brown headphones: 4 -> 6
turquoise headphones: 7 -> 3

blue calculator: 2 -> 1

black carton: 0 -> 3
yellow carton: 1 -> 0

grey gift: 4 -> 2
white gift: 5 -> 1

....

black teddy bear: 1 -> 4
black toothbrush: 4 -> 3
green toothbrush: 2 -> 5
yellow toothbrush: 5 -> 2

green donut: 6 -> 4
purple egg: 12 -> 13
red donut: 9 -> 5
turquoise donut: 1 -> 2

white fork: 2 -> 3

....

Exercise instructions
In the entries above, find the line holding "brown headphones: 4 -> 6" and the line holding "white gift: 5 -> 1"; print both of them and every line between, exactly, and nothing else.

Response for this exercise
brown headphones: 4 -> 6
turquoise headphones: 7 -> 3

blue calculator: 2 -> 1

black carton: 0 -> 3
yellow carton: 1 -> 0

grey gift: 4 -> 2
white gift: 5 -> 1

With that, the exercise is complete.